Task: Return every line of the listing that contains the string "appoggiatura".

Start of Input records

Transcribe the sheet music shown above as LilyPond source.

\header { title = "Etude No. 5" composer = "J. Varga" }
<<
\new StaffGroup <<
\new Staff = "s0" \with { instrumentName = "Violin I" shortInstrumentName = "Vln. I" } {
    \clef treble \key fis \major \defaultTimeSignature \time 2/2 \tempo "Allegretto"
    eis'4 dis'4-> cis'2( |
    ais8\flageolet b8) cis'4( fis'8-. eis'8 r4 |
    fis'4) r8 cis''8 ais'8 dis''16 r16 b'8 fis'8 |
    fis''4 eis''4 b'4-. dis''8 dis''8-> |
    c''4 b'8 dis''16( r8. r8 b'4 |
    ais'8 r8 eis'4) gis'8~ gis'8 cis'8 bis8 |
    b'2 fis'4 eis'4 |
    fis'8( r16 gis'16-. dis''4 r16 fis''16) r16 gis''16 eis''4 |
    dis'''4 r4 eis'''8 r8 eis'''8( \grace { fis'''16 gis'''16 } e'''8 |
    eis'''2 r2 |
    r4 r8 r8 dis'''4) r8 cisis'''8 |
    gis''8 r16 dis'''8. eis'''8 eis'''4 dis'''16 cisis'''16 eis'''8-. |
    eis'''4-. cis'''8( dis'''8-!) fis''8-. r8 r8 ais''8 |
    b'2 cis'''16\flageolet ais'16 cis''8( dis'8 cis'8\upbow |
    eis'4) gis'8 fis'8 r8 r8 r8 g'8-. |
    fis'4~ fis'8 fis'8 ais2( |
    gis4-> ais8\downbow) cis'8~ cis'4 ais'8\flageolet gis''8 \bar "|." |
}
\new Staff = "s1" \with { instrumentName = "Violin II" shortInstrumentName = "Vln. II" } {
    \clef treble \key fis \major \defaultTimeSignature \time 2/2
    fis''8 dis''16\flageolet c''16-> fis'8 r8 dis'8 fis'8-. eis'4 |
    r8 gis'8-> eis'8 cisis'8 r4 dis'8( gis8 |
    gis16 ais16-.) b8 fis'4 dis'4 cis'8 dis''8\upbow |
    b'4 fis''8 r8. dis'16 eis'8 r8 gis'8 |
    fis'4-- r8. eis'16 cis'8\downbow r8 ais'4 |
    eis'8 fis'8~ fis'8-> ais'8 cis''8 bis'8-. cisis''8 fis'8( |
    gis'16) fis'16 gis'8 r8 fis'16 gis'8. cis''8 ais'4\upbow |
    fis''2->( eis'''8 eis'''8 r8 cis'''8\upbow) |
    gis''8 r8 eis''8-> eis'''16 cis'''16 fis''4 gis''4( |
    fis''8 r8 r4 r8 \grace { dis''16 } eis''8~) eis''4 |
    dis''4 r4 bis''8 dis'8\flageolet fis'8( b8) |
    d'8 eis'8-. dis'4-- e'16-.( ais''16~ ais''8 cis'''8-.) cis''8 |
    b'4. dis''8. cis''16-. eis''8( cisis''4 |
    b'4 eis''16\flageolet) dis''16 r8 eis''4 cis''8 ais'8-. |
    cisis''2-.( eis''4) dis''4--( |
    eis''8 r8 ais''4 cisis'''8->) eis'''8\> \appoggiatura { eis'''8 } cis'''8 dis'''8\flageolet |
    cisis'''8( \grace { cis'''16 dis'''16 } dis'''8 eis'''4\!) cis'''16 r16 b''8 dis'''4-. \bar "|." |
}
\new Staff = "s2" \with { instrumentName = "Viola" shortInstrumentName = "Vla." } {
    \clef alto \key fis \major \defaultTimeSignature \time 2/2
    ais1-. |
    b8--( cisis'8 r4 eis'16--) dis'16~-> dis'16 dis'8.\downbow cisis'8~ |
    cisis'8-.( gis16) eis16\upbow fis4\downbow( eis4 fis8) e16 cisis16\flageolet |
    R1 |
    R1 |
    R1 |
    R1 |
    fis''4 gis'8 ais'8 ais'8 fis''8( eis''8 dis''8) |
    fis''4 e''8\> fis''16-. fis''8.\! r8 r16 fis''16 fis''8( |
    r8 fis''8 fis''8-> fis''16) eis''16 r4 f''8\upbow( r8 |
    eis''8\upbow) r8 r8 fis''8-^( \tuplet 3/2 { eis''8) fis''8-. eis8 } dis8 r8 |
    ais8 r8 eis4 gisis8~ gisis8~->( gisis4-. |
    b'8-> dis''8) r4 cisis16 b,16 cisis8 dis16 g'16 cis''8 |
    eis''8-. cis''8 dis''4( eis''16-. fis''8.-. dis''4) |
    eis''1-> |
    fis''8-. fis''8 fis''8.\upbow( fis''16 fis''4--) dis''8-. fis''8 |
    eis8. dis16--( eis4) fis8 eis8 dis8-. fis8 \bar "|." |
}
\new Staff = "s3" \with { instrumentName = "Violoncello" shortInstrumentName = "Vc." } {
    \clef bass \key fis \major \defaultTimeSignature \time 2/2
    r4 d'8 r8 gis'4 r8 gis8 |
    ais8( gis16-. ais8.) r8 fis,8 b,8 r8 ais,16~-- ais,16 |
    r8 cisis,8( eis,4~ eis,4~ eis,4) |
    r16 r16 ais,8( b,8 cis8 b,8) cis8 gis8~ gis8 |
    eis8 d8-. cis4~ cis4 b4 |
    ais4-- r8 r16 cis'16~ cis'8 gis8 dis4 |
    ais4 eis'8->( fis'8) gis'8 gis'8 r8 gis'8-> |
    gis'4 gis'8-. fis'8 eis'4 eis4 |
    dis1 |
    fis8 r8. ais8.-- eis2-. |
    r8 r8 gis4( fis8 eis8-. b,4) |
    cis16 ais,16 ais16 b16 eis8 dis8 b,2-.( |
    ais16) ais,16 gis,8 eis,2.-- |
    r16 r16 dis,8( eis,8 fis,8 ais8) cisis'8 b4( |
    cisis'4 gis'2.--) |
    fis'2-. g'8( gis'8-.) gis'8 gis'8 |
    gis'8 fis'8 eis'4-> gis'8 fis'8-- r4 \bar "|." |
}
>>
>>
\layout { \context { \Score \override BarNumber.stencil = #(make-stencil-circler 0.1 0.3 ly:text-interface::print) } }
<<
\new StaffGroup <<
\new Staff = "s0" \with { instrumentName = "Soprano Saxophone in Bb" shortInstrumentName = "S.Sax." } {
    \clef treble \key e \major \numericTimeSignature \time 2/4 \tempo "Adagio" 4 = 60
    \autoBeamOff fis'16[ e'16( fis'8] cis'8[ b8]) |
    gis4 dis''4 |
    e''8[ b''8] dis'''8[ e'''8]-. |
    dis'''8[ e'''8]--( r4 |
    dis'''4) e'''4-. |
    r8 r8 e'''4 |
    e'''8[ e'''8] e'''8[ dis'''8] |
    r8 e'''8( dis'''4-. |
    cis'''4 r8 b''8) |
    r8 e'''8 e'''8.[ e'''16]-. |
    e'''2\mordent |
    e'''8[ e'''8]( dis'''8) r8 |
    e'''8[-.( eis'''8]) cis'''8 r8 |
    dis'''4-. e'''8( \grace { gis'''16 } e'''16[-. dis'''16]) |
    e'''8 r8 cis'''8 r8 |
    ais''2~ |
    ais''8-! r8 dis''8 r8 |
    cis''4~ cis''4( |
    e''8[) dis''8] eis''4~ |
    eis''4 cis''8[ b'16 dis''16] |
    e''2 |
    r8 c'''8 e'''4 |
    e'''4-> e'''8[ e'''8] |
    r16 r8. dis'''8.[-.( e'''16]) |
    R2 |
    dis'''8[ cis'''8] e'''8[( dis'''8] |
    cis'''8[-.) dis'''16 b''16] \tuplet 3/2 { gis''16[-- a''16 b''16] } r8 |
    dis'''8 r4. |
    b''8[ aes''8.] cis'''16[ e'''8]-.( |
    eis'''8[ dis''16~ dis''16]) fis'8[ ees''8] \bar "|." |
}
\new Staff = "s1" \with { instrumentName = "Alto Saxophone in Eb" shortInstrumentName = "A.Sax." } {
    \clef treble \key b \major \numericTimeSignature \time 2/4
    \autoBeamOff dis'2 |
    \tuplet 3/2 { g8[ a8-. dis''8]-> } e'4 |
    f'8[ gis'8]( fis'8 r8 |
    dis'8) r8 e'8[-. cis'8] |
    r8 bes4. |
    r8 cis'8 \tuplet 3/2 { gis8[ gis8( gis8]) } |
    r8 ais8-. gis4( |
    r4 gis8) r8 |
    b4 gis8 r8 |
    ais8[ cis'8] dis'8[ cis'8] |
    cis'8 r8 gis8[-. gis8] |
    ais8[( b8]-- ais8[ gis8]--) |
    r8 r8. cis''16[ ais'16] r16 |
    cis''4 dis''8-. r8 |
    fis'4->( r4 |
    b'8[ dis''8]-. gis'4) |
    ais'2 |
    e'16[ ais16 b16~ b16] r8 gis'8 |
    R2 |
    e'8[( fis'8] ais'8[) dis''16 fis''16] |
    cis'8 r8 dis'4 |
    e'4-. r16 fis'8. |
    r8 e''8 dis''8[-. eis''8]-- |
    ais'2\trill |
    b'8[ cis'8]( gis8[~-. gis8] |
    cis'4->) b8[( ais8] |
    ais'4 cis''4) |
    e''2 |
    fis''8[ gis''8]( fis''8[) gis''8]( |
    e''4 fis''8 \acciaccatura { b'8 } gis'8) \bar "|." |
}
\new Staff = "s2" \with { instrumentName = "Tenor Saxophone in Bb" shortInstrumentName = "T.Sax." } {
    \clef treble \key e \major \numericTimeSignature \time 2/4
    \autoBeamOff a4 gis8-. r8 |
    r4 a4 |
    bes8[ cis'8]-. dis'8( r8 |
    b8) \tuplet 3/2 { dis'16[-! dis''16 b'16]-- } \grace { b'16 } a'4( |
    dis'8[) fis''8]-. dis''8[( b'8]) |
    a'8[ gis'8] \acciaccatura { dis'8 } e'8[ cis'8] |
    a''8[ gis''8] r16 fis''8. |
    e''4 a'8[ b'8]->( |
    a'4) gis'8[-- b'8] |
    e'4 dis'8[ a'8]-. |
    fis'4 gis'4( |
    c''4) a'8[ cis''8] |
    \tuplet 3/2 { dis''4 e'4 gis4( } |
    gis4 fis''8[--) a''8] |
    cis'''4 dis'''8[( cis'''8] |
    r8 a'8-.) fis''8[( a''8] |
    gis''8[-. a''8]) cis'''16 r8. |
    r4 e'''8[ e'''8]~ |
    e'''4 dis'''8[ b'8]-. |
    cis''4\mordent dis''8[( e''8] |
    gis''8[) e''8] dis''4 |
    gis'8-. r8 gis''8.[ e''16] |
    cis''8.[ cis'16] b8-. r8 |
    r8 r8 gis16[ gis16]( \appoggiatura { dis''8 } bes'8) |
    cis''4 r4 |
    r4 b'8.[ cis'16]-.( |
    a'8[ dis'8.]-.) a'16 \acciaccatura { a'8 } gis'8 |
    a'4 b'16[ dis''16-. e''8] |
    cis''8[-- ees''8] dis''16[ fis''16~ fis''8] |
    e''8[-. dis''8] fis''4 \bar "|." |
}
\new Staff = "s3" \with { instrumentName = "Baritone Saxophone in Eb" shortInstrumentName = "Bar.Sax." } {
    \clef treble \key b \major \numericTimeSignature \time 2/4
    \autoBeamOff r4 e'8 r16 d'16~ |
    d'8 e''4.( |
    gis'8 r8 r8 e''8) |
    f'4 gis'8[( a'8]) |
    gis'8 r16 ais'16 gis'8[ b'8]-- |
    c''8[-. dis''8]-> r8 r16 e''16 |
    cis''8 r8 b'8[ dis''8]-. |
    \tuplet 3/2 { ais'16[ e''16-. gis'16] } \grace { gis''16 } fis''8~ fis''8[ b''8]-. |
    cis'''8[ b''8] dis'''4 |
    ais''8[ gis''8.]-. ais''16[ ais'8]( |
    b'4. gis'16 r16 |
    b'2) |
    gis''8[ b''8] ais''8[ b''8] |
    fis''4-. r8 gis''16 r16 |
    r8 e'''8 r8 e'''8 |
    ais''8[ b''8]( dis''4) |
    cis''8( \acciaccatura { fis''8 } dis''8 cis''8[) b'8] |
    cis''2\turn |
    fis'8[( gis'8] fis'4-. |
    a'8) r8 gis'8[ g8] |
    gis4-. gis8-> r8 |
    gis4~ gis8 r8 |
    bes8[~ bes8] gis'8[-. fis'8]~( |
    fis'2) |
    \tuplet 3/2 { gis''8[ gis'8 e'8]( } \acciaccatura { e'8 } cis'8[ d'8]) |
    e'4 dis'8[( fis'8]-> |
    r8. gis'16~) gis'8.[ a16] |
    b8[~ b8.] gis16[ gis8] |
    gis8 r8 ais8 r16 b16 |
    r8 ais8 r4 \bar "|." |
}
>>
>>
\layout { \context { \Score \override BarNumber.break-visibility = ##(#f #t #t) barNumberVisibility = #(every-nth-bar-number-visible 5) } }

End of Input records

Problem solution:
    eis''8 r8 ais''4 cisis'''8->) eis'''8\> \appoggiatura { eis'''8 } cis'''8 dis'''8\flageolet |
    r8 r8 gis16[ gis16]( \appoggiatura { dis''8 } bes'8) |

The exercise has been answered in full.